### What you have to do
Copy the final lines exactly, starting at the one that contains "banana 451 352" and ending with the last line of the listing below. Pictures are not part of the copy.

*** Available data ***

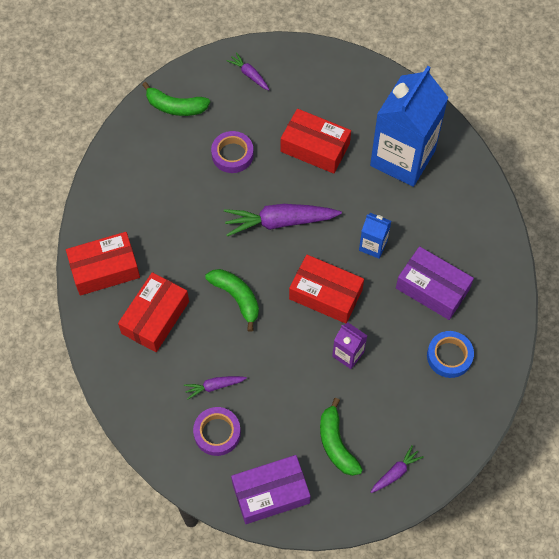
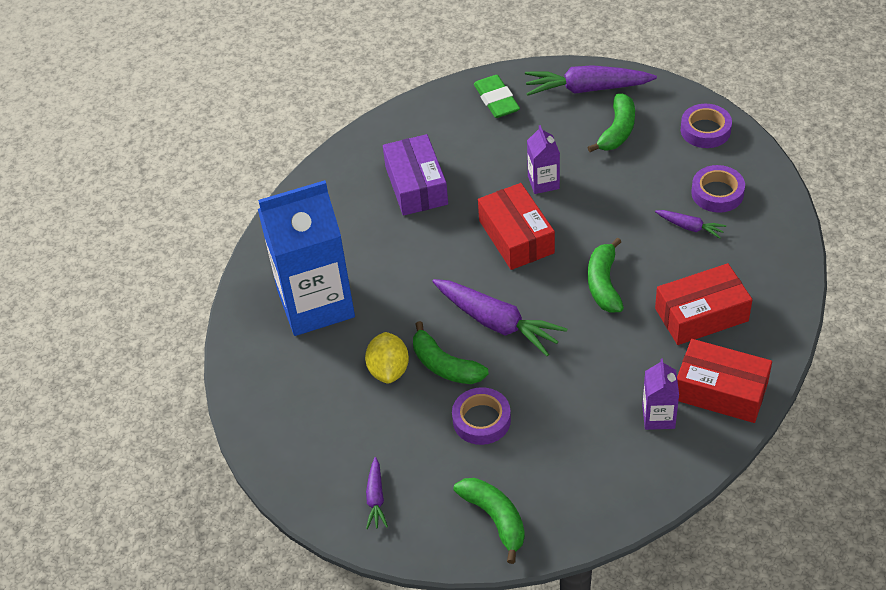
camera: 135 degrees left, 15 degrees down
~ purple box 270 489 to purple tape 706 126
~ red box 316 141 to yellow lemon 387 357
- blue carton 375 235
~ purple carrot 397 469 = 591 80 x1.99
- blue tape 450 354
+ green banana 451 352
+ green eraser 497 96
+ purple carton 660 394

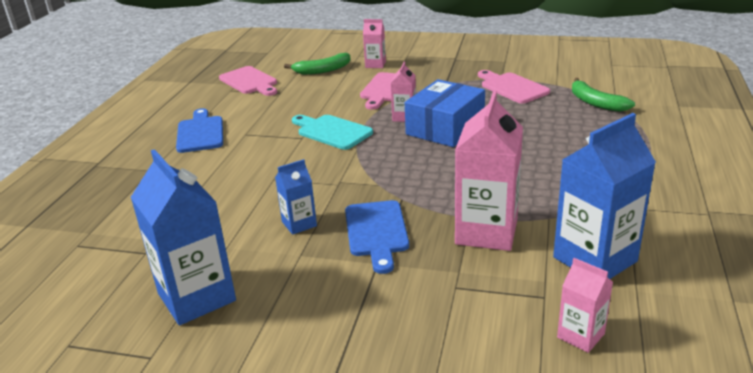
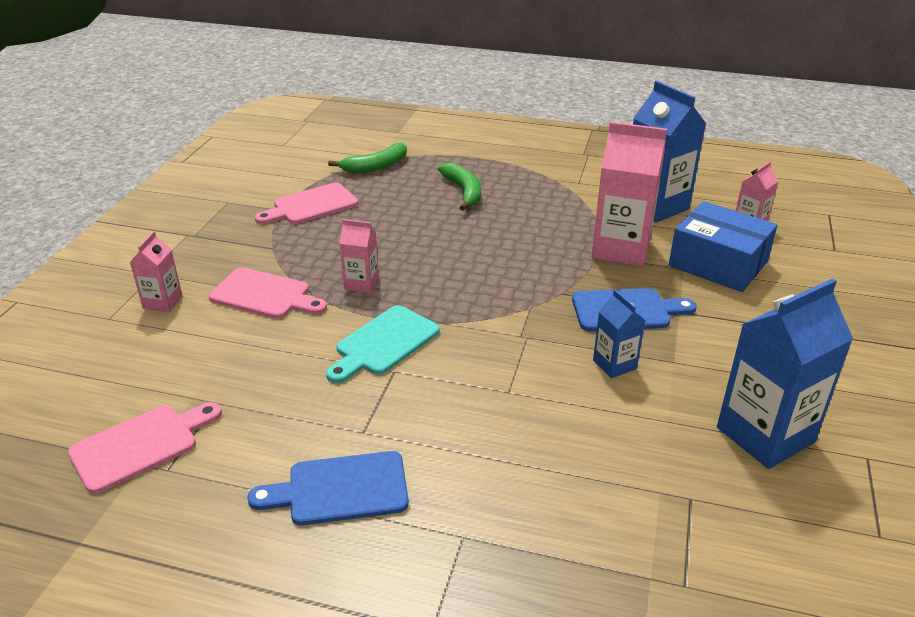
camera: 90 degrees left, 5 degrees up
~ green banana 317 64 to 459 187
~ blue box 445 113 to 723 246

*** End of Available data ***

### Answer to the exercise
+ green banana 451 352
+ green eraser 497 96
+ purple carton 660 394

camera: 90 degrees left, 5 degrees up
~ green banana 317 64 to 459 187
~ blue box 445 113 to 723 246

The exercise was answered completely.